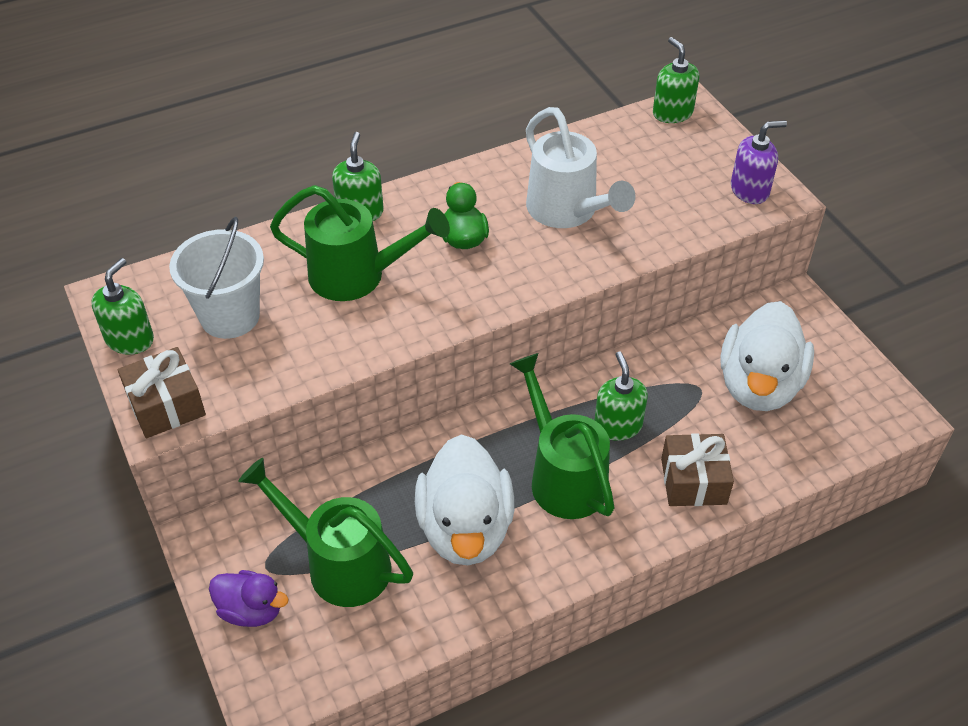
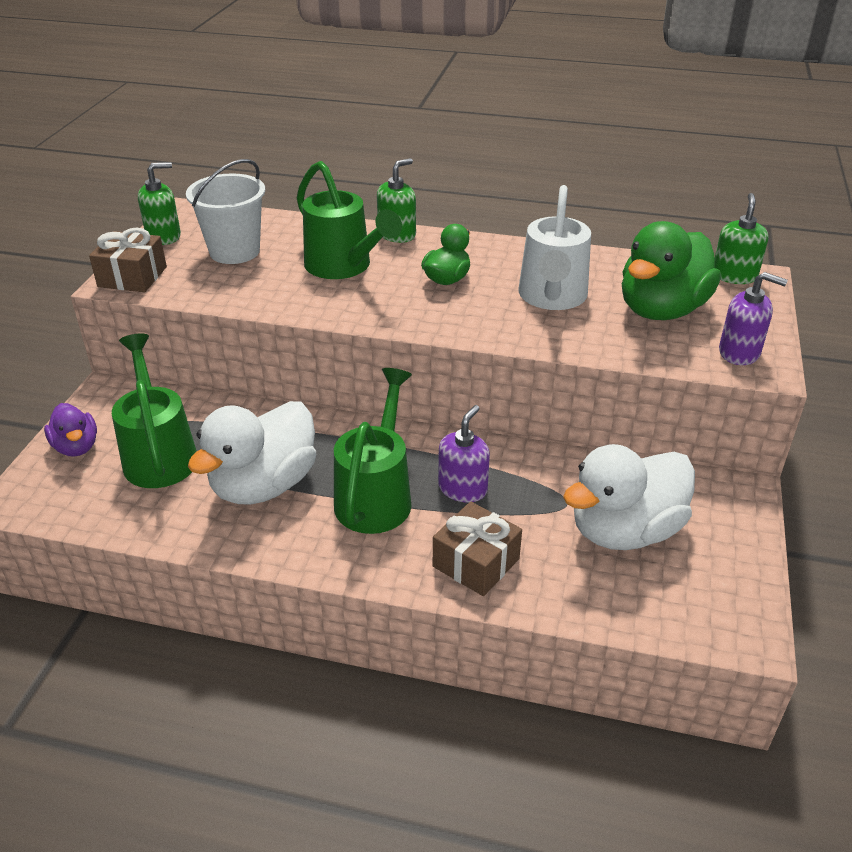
camera: 40 degrees right, 10 degrees down
(617, 425) = (463, 488): green soap dispenser -> purple soap dispenser
(658, 178) = (661, 310): none -> green duck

= = = = =

What needs to be done: All lines from the one with "(617, 425) = (463, 488): green" through the end of the data must be repeated exactly, and nothing else may be repeated.

Answer box:
(617, 425) = (463, 488): green soap dispenser -> purple soap dispenser
(658, 178) = (661, 310): none -> green duck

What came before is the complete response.